Data shown:

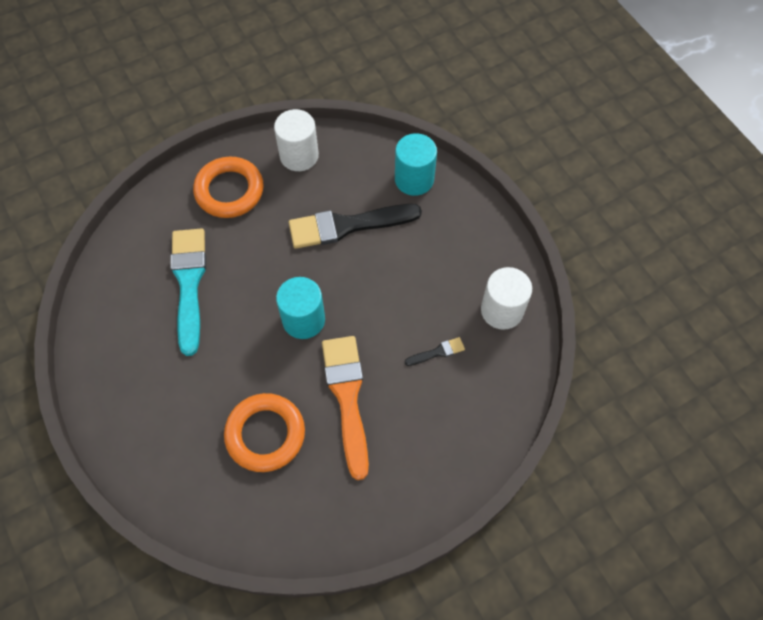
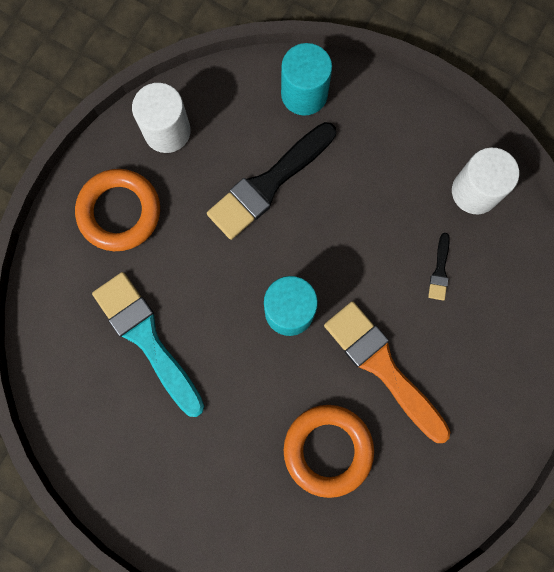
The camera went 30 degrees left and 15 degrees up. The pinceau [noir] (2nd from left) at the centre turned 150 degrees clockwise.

---

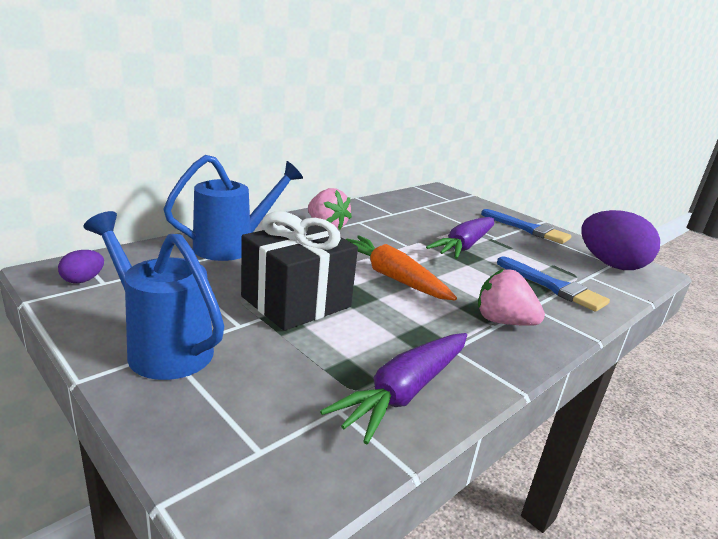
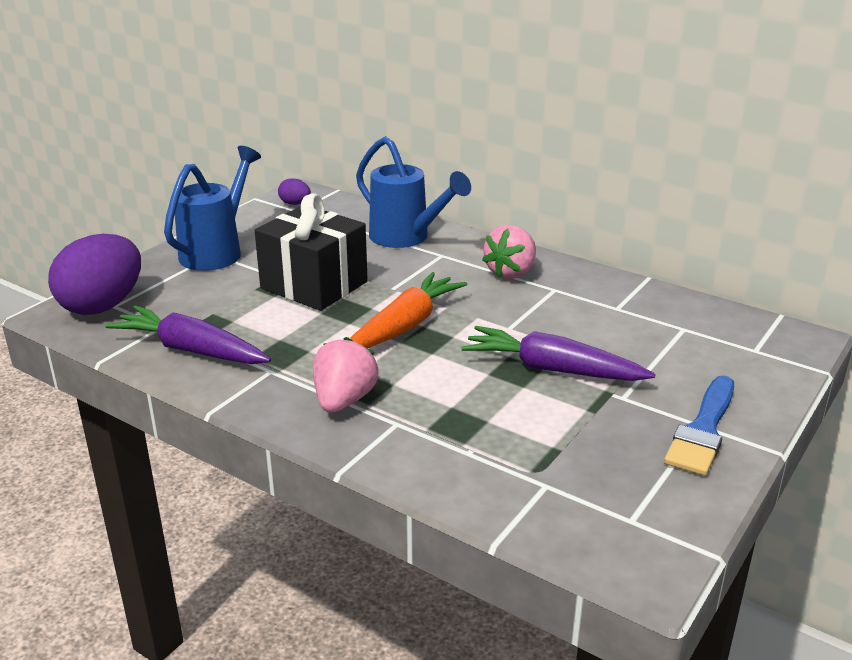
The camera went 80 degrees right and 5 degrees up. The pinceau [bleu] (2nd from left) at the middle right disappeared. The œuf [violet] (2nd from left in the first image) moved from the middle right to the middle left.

...

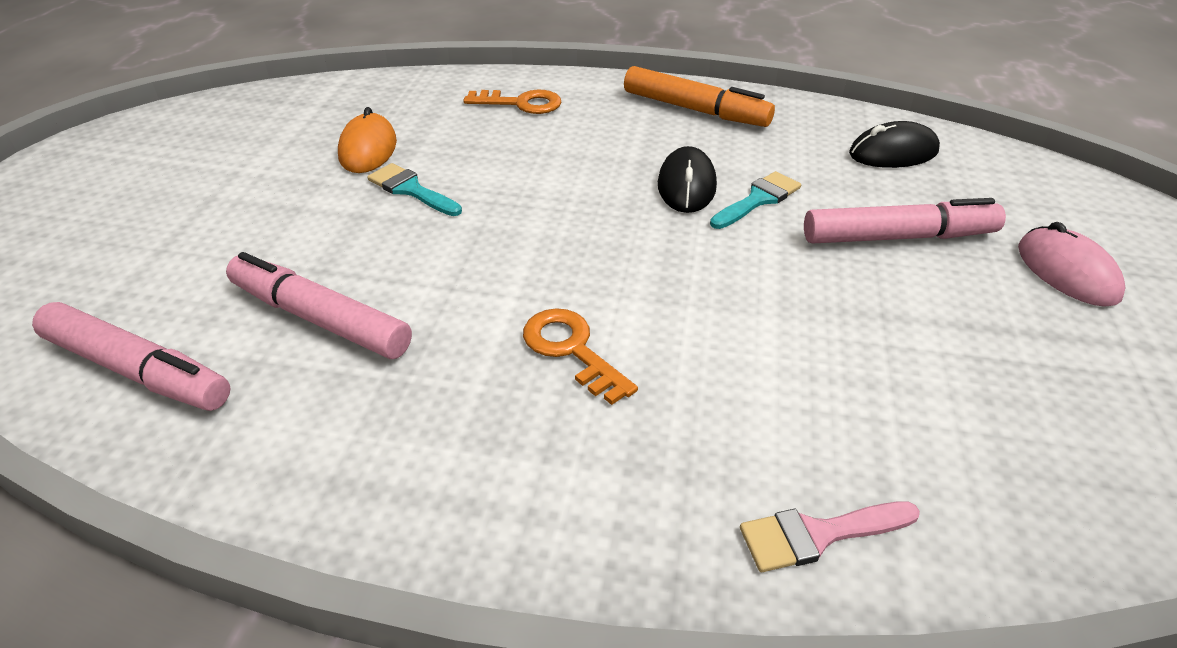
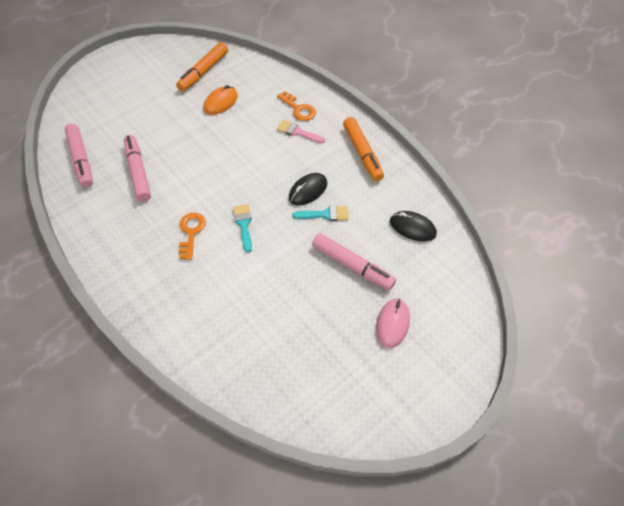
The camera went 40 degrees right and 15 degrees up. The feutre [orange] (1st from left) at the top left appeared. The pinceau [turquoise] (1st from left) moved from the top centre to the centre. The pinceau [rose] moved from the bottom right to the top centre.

Aim of the task: Look through the entries above; copy every line holding the string "centre".

Written reply:
The camera went 30 degrees left and 15 degrees up. The pinceau [noir] (2nd from left) at the centre turned 150 degrees clockwise.
The camera went 40 degrees right and 15 degrees up. The feutre [orange] (1st from left) at the top left appeared. The pinceau [turquoise] (1st from left) moved from the top centre to the centre. The pinceau [rose] moved from the bottom right to the top centre.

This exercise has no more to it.